DATASET EXCERPTS:
= = = =

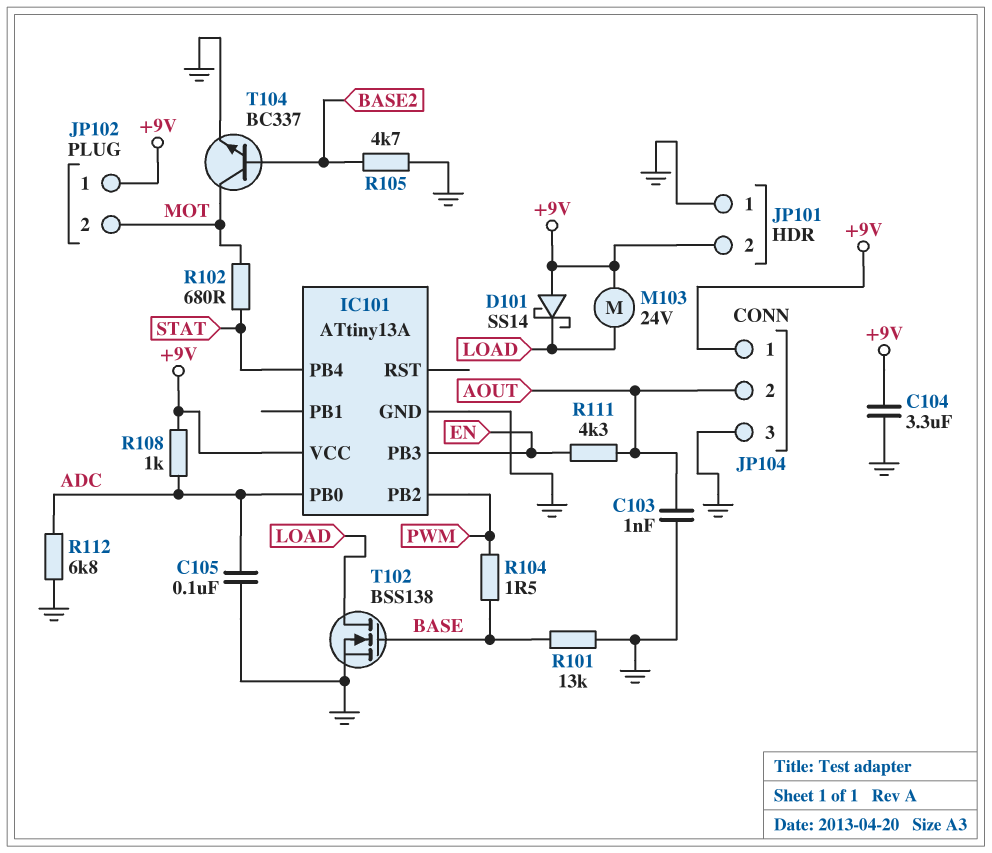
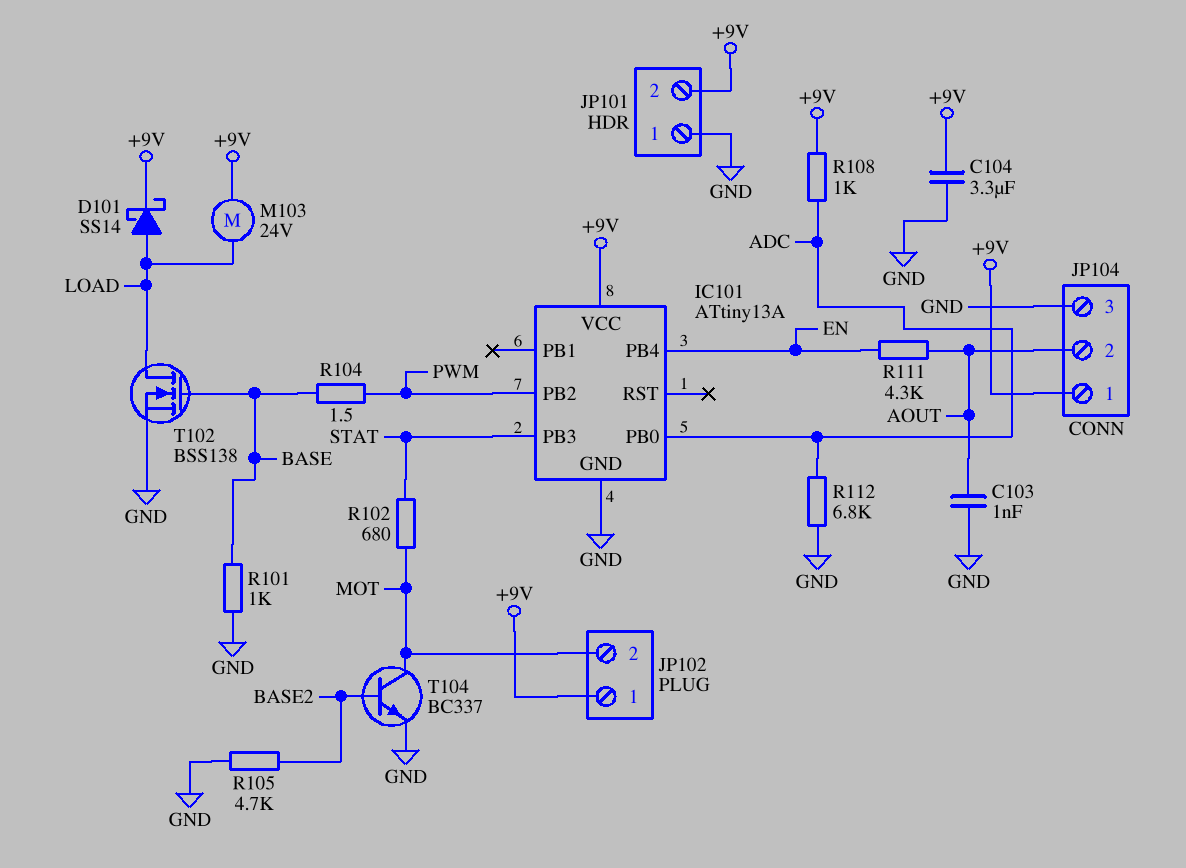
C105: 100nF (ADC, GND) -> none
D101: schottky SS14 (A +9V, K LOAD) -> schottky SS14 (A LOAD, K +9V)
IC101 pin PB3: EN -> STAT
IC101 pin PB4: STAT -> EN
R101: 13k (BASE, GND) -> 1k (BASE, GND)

= = = =

PROBLEM DETAILS:
Which lines above include the string "STAT"? Show them.

ANSWER BOX:
IC101 pin PB3: EN -> STAT
IC101 pin PB4: STAT -> EN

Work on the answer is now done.